§ **DATA**:
· · · · · · ·

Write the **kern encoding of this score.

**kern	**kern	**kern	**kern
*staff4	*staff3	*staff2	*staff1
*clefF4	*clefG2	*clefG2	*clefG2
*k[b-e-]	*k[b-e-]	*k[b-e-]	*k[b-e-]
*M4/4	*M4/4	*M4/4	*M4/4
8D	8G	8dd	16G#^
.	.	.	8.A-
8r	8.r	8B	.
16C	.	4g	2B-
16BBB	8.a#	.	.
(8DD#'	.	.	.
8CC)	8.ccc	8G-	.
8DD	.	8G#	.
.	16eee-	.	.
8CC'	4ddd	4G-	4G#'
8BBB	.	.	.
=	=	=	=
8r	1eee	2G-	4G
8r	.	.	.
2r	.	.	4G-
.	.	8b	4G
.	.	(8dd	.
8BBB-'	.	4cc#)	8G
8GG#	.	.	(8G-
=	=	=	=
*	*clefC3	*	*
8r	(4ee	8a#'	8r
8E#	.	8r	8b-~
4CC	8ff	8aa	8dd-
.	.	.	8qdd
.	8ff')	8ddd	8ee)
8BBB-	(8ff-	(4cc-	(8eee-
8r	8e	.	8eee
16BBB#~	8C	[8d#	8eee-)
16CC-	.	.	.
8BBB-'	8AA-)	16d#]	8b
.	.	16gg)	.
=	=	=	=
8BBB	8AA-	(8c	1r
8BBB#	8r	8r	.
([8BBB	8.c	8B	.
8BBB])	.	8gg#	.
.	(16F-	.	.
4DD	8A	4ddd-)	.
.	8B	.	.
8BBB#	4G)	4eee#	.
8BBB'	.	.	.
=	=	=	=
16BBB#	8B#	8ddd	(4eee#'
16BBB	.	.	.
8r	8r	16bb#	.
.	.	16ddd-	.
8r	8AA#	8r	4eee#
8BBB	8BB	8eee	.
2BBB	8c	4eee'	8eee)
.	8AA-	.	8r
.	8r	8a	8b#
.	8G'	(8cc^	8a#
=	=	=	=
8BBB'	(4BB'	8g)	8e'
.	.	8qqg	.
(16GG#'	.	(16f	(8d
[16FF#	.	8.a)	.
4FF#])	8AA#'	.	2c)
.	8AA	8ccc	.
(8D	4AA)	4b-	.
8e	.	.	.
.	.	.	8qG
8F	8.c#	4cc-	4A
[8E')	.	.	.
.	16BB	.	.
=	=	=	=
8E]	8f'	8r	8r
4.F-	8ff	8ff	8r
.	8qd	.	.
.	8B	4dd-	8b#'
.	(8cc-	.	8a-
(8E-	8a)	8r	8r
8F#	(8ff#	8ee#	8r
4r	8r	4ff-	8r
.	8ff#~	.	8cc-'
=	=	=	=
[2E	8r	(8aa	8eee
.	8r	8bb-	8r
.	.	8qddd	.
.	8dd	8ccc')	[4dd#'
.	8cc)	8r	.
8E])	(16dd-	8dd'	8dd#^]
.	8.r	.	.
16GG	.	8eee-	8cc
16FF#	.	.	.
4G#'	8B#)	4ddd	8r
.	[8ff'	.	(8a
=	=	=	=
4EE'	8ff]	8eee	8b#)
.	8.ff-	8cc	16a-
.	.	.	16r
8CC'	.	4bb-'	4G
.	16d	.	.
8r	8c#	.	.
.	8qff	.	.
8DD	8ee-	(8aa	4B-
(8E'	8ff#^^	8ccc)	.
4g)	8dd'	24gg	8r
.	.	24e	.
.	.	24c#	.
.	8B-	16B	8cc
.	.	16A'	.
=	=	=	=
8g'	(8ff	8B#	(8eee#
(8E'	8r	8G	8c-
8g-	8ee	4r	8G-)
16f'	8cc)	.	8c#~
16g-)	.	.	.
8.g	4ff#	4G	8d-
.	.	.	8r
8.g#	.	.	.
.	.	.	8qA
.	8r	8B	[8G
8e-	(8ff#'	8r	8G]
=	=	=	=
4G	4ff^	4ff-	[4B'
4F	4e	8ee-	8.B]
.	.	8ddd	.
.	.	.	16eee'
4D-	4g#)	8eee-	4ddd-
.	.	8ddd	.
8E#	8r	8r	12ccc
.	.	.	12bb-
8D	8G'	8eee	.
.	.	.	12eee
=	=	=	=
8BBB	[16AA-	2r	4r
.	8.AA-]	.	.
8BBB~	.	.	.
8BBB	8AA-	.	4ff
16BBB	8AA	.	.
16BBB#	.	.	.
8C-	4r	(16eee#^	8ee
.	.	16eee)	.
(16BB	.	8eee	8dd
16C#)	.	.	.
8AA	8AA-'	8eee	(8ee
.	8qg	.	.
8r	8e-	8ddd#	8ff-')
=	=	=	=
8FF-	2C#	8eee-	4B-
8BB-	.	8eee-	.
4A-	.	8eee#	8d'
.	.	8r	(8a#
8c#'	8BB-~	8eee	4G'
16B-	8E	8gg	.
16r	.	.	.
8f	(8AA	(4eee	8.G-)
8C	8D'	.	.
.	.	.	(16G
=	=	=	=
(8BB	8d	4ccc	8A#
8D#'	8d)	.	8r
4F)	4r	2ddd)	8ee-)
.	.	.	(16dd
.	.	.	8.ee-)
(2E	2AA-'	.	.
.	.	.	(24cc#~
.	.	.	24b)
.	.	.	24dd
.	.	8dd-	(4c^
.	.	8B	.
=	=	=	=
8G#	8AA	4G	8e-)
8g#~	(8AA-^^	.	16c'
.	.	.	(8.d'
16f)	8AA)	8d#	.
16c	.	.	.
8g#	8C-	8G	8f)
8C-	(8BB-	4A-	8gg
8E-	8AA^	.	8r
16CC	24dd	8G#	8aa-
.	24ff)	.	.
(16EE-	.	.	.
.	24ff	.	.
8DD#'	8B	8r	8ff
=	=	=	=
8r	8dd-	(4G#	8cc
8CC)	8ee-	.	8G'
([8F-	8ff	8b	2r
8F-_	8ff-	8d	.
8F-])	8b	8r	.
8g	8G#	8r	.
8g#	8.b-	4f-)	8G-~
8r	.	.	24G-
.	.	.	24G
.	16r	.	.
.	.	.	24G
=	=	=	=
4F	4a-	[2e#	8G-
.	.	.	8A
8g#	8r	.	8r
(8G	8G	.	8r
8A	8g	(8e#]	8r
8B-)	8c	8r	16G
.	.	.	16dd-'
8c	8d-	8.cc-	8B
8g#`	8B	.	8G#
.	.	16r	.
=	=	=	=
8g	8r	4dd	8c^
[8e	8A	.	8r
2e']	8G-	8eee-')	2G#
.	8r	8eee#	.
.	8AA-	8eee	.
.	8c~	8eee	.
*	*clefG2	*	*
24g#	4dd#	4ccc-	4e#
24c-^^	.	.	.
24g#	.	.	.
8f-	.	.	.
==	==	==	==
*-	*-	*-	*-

· · · · · · ·

§ **WRITTEN EXERCISE**:
Please pick out every line of the material above that contains the string "kern". Case counts.

§ **RESULT OF THIS TASK**:
Write the **kern encoding of this score.
**kern	**kern	**kern	**kern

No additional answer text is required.